**ABOUT THIS TASK**
Beginning with the line that contains "grey domino [553,378,686,467]", transcribe every line through the end of the entries exactly as written, and reproduce nothing else.

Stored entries
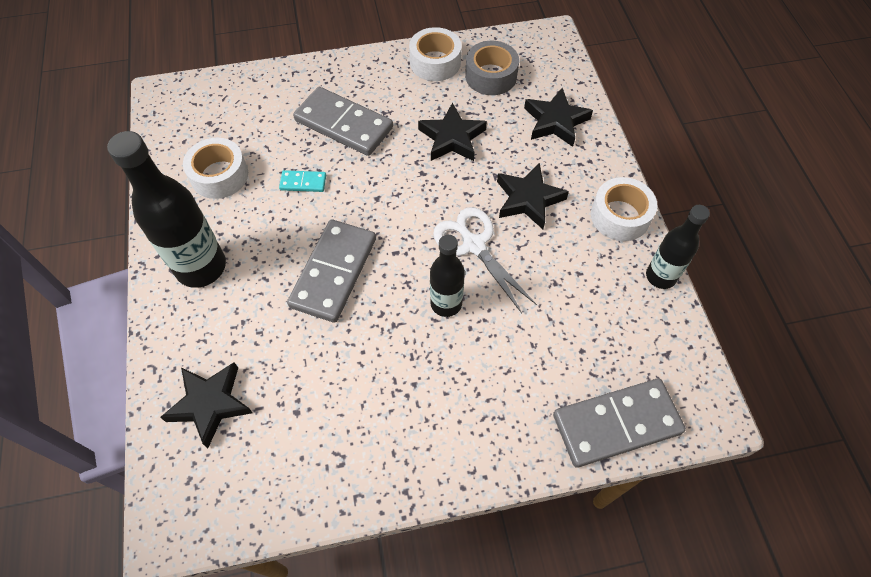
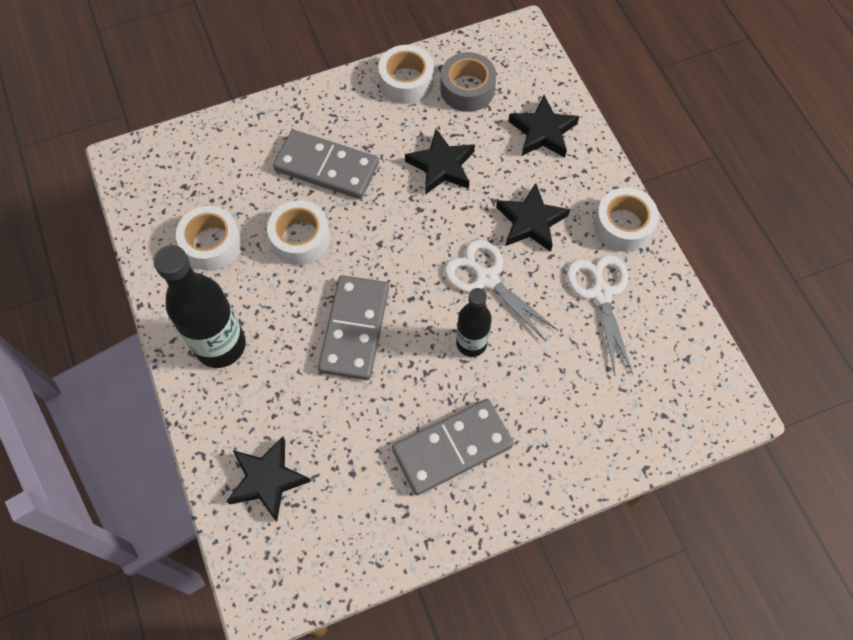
camera: 10 degrees left, 5 degrees up
turquoise domino [279,170,326,192] -> white tape [267,200,330,265]
grey domino [553,378,686,467] -> grey domino moved to [392,399,514,495]
black bottle [646,205,710,289] -> none
none -> white scissors [566,255,633,375]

**RESPONSE AREA**
grey domino [553,378,686,467] -> grey domino moved to [392,399,514,495]
black bottle [646,205,710,289] -> none
none -> white scissors [566,255,633,375]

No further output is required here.